Stored items
________________________

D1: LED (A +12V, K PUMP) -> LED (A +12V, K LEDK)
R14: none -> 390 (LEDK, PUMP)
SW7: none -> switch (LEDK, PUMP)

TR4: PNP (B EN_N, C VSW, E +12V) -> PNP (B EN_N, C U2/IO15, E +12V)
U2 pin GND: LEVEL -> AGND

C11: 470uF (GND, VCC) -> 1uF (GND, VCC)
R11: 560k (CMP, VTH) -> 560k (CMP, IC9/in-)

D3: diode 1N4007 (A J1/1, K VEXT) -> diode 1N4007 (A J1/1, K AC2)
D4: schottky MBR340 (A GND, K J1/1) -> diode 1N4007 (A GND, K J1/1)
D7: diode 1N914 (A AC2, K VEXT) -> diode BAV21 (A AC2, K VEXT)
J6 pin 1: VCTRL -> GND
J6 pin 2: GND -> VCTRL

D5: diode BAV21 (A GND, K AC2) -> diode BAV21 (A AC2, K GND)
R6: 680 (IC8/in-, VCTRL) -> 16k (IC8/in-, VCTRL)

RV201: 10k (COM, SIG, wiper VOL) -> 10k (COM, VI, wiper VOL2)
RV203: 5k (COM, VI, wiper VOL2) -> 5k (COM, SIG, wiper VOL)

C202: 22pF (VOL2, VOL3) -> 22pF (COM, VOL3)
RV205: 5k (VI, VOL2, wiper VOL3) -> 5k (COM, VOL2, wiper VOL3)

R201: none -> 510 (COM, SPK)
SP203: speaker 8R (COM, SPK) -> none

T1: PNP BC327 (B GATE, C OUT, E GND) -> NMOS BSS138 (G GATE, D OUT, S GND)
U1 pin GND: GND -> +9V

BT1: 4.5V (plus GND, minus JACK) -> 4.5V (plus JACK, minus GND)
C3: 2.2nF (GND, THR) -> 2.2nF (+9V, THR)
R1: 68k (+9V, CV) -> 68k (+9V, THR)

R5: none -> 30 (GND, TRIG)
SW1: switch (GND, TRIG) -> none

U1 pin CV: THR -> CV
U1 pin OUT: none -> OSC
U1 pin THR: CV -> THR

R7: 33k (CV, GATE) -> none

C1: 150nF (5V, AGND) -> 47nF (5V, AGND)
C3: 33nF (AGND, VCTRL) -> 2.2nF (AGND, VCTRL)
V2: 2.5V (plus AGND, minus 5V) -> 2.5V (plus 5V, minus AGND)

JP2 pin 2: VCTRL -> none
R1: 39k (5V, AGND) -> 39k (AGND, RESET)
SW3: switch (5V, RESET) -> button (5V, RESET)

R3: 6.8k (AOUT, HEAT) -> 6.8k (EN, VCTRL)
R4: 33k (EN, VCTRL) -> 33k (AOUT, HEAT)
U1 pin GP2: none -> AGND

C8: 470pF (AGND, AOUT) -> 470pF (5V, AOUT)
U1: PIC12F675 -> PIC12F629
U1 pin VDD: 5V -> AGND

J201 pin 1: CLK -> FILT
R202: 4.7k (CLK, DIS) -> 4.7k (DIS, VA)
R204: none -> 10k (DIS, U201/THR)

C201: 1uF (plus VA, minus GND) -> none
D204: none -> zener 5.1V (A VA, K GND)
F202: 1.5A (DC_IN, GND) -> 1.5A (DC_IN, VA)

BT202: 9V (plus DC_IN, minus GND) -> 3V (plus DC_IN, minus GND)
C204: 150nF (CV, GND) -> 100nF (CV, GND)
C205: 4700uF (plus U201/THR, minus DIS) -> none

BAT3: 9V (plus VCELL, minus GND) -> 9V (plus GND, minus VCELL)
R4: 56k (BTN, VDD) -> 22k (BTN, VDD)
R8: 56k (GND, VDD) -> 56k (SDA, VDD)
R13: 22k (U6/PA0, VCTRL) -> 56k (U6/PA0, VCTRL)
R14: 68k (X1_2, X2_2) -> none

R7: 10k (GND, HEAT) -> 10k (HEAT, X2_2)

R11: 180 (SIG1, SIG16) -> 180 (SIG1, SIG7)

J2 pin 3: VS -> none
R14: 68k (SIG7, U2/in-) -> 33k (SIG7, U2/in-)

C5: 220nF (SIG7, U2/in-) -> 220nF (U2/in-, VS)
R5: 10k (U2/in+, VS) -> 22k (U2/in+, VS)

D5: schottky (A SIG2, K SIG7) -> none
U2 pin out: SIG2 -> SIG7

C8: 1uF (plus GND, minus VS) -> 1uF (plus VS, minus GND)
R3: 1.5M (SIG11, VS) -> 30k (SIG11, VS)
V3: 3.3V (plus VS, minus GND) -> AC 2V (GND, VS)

________________________

What the exercise asks: Repeat every line of the data precisely.

Reply:
D1: LED (A +12V, K PUMP) -> LED (A +12V, K LEDK)
R14: none -> 390 (LEDK, PUMP)
SW7: none -> switch (LEDK, PUMP)

TR4: PNP (B EN_N, C VSW, E +12V) -> PNP (B EN_N, C U2/IO15, E +12V)
U2 pin GND: LEVEL -> AGND

C11: 470uF (GND, VCC) -> 1uF (GND, VCC)
R11: 560k (CMP, VTH) -> 560k (CMP, IC9/in-)

D3: diode 1N4007 (A J1/1, K VEXT) -> diode 1N4007 (A J1/1, K AC2)
D4: schottky MBR340 (A GND, K J1/1) -> diode 1N4007 (A GND, K J1/1)
D7: diode 1N914 (A AC2, K VEXT) -> diode BAV21 (A AC2, K VEXT)
J6 pin 1: VCTRL -> GND
J6 pin 2: GND -> VCTRL

D5: diode BAV21 (A GND, K AC2) -> diode BAV21 (A AC2, K GND)
R6: 680 (IC8/in-, VCTRL) -> 16k (IC8/in-, VCTRL)

RV201: 10k (COM, SIG, wiper VOL) -> 10k (COM, VI, wiper VOL2)
RV203: 5k (COM, VI, wiper VOL2) -> 5k (COM, SIG, wiper VOL)

C202: 22pF (VOL2, VOL3) -> 22pF (COM, VOL3)
RV205: 5k (VI, VOL2, wiper VOL3) -> 5k (COM, VOL2, wiper VOL3)

R201: none -> 510 (COM, SPK)
SP203: speaker 8R (COM, SPK) -> none

T1: PNP BC327 (B GATE, C OUT, E GND) -> NMOS BSS138 (G GATE, D OUT, S GND)
U1 pin GND: GND -> +9V

BT1: 4.5V (plus GND, minus JACK) -> 4.5V (plus JACK, minus GND)
C3: 2.2nF (GND, THR) -> 2.2nF (+9V, THR)
R1: 68k (+9V, CV) -> 68k (+9V, THR)

R5: none -> 30 (GND, TRIG)
SW1: switch (GND, TRIG) -> none

U1 pin CV: THR -> CV
U1 pin OUT: none -> OSC
U1 pin THR: CV -> THR

R7: 33k (CV, GATE) -> none

C1: 150nF (5V, AGND) -> 47nF (5V, AGND)
C3: 33nF (AGND, VCTRL) -> 2.2nF (AGND, VCTRL)
V2: 2.5V (plus AGND, minus 5V) -> 2.5V (plus 5V, minus AGND)

JP2 pin 2: VCTRL -> none
R1: 39k (5V, AGND) -> 39k (AGND, RESET)
SW3: switch (5V, RESET) -> button (5V, RESET)

R3: 6.8k (AOUT, HEAT) -> 6.8k (EN, VCTRL)
R4: 33k (EN, VCTRL) -> 33k (AOUT, HEAT)
U1 pin GP2: none -> AGND

C8: 470pF (AGND, AOUT) -> 470pF (5V, AOUT)
U1: PIC12F675 -> PIC12F629
U1 pin VDD: 5V -> AGND

J201 pin 1: CLK -> FILT
R202: 4.7k (CLK, DIS) -> 4.7k (DIS, VA)
R204: none -> 10k (DIS, U201/THR)

C201: 1uF (plus VA, minus GND) -> none
D204: none -> zener 5.1V (A VA, K GND)
F202: 1.5A (DC_IN, GND) -> 1.5A (DC_IN, VA)

BT202: 9V (plus DC_IN, minus GND) -> 3V (plus DC_IN, minus GND)
C204: 150nF (CV, GND) -> 100nF (CV, GND)
C205: 4700uF (plus U201/THR, minus DIS) -> none

BAT3: 9V (plus VCELL, minus GND) -> 9V (plus GND, minus VCELL)
R4: 56k (BTN, VDD) -> 22k (BTN, VDD)
R8: 56k (GND, VDD) -> 56k (SDA, VDD)
R13: 22k (U6/PA0, VCTRL) -> 56k (U6/PA0, VCTRL)
R14: 68k (X1_2, X2_2) -> none

R7: 10k (GND, HEAT) -> 10k (HEAT, X2_2)

R11: 180 (SIG1, SIG16) -> 180 (SIG1, SIG7)

J2 pin 3: VS -> none
R14: 68k (SIG7, U2/in-) -> 33k (SIG7, U2/in-)

C5: 220nF (SIG7, U2/in-) -> 220nF (U2/in-, VS)
R5: 10k (U2/in+, VS) -> 22k (U2/in+, VS)

D5: schottky (A SIG2, K SIG7) -> none
U2 pin out: SIG2 -> SIG7

C8: 1uF (plus GND, minus VS) -> 1uF (plus VS, minus GND)
R3: 1.5M (SIG11, VS) -> 30k (SIG11, VS)
V3: 3.3V (plus VS, minus GND) -> AC 2V (GND, VS)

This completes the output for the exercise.